### Required action:
Once the pictures are removed, restate the data below word for word.

[Before-and-after scene images]
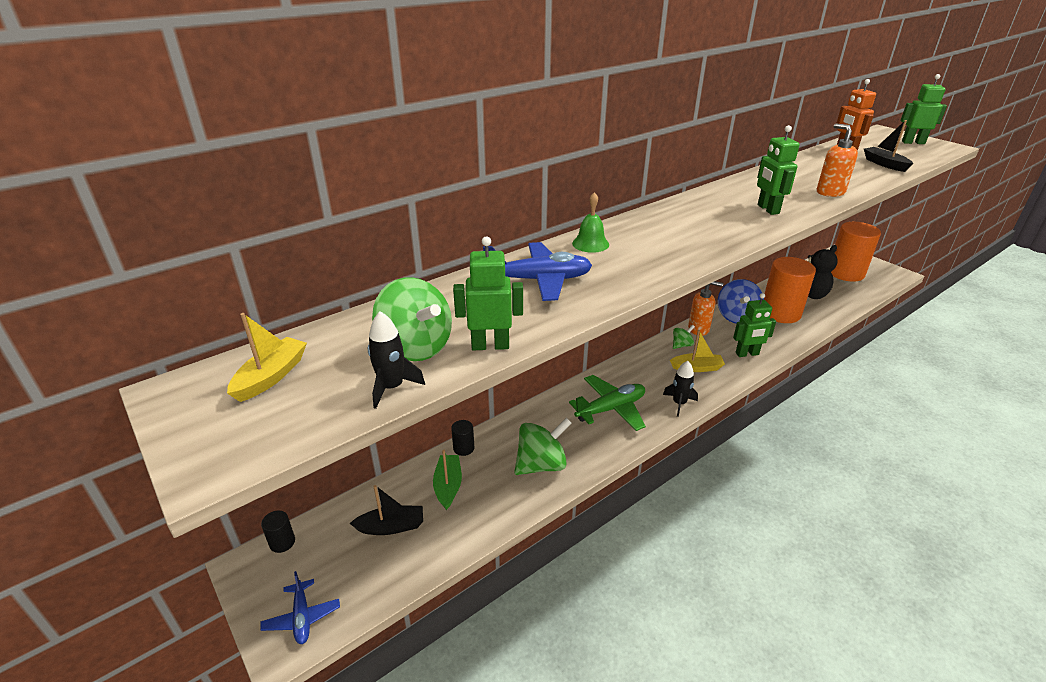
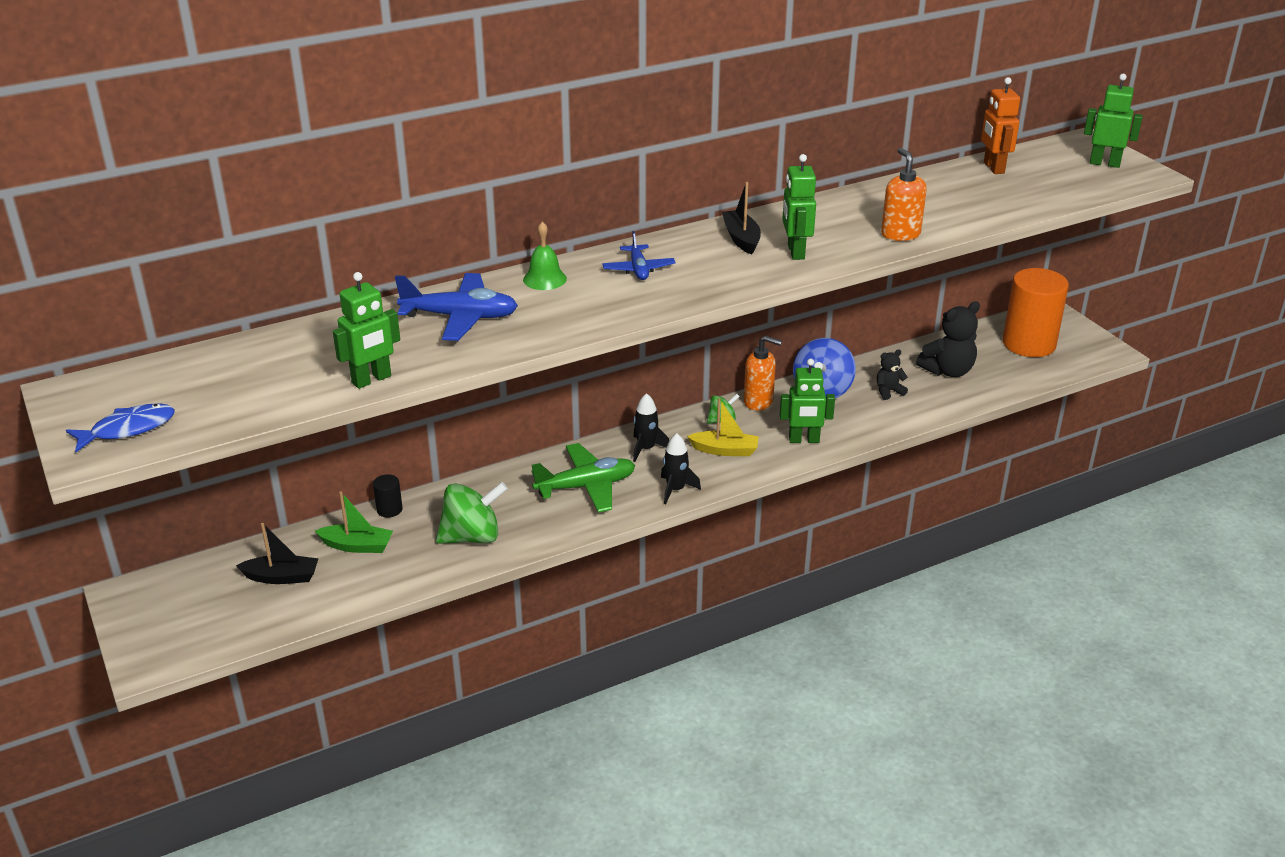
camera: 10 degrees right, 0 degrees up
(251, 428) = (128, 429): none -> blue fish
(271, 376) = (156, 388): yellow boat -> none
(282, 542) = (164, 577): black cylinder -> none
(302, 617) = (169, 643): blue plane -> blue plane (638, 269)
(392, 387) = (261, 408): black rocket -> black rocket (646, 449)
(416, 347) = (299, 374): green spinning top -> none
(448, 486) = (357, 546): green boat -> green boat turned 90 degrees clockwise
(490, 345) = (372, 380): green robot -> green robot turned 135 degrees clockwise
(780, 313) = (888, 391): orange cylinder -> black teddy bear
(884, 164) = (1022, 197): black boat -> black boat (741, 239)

### The completed task:
camera: 10 degrees right, 0 degrees up
(251, 428) = (128, 429): none -> blue fish
(271, 376) = (156, 388): yellow boat -> none
(282, 542) = (164, 577): black cylinder -> none
(302, 617) = (169, 643): blue plane -> blue plane (638, 269)
(392, 387) = (261, 408): black rocket -> black rocket (646, 449)
(416, 347) = (299, 374): green spinning top -> none
(448, 486) = (357, 546): green boat -> green boat turned 90 degrees clockwise
(490, 345) = (372, 380): green robot -> green robot turned 135 degrees clockwise
(780, 313) = (888, 391): orange cylinder -> black teddy bear
(884, 164) = (1022, 197): black boat -> black boat (741, 239)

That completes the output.